▸ Action item:
Please restate all of the records word for word, setting the pictures aside.

───

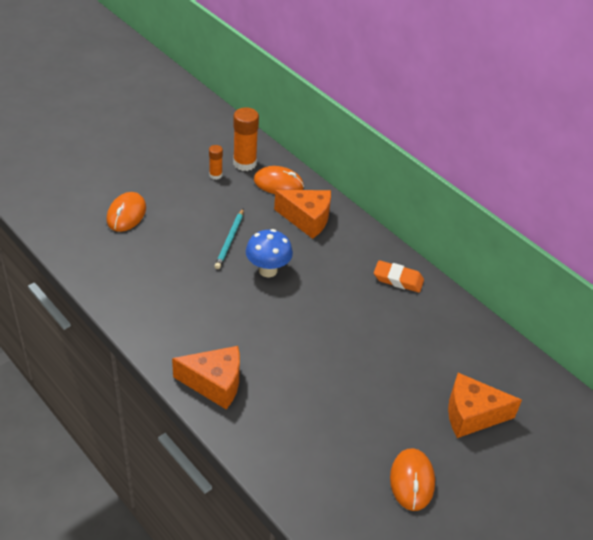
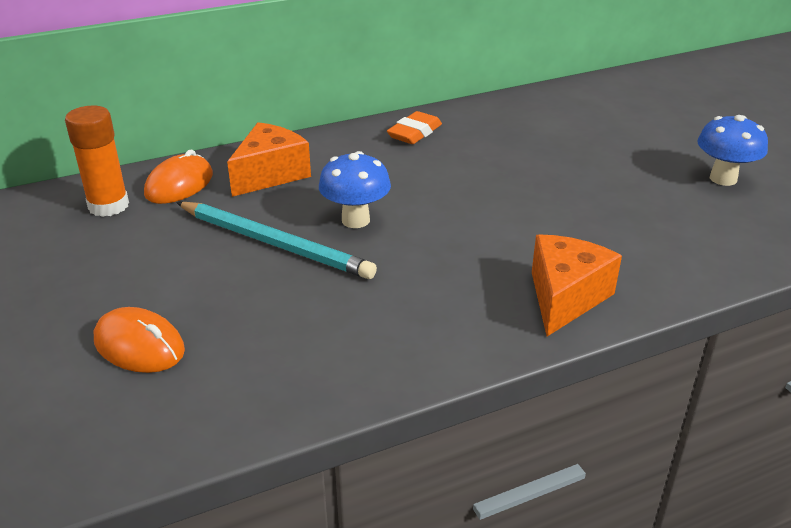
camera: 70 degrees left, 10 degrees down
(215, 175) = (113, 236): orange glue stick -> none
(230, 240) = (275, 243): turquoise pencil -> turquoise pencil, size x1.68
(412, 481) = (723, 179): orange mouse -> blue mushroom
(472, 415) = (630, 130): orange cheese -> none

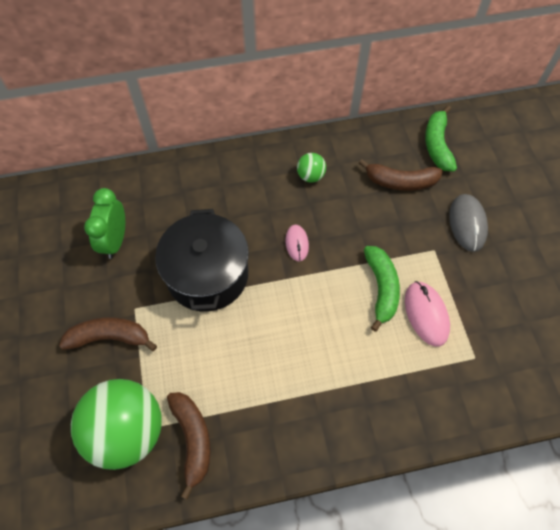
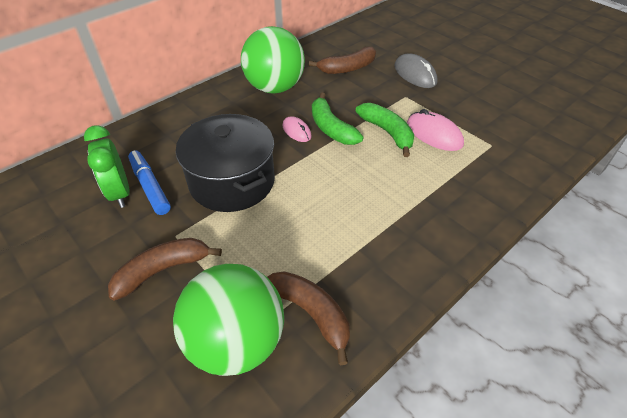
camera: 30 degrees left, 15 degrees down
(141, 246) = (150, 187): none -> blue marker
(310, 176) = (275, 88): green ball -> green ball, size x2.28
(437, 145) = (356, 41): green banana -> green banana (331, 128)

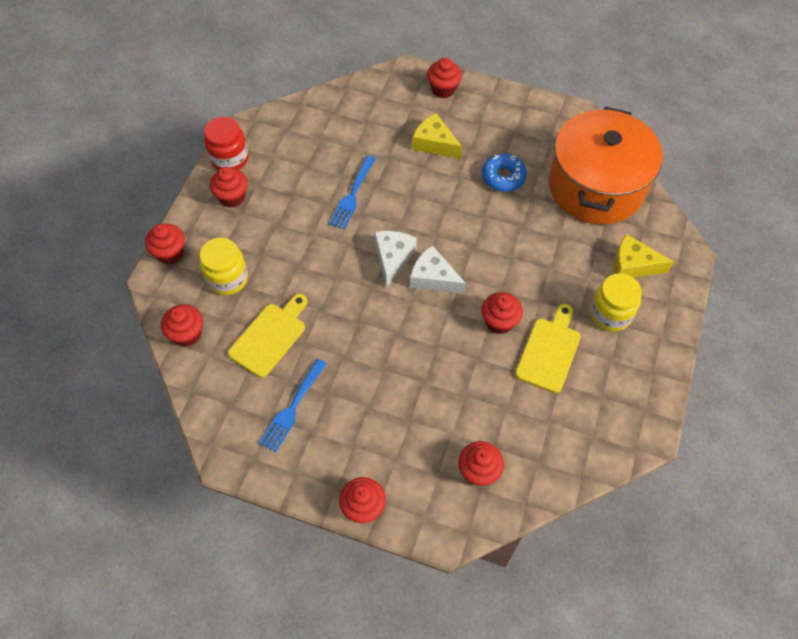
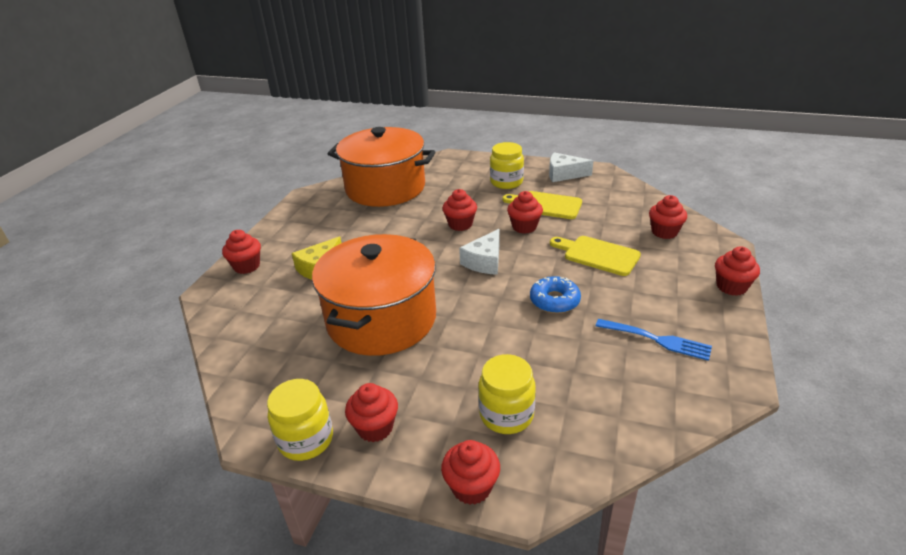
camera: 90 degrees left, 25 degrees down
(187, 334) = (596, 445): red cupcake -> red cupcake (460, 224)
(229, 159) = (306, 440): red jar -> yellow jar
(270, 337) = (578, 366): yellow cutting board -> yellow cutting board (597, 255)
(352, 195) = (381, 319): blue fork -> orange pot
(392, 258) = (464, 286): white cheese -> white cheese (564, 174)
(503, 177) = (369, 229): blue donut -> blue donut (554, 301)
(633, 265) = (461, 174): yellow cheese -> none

───

▸ Written response:
camera: 70 degrees left, 10 degrees down
(215, 175) = (113, 236): orange glue stick -> none
(230, 240) = (275, 243): turquoise pencil -> turquoise pencil, size x1.68
(412, 481) = (723, 179): orange mouse -> blue mushroom
(472, 415) = (630, 130): orange cheese -> none

camera: 30 degrees left, 15 degrees down
(141, 246) = (150, 187): none -> blue marker
(310, 176) = (275, 88): green ball -> green ball, size x2.28
(437, 145) = (356, 41): green banana -> green banana (331, 128)

camera: 90 degrees left, 25 degrees down
(187, 334) = (596, 445): red cupcake -> red cupcake (460, 224)
(229, 159) = (306, 440): red jar -> yellow jar
(270, 337) = (578, 366): yellow cutting board -> yellow cutting board (597, 255)
(352, 195) = (381, 319): blue fork -> orange pot
(392, 258) = (464, 286): white cheese -> white cheese (564, 174)
(503, 177) = (369, 229): blue donut -> blue donut (554, 301)
(633, 265) = (461, 174): yellow cheese -> none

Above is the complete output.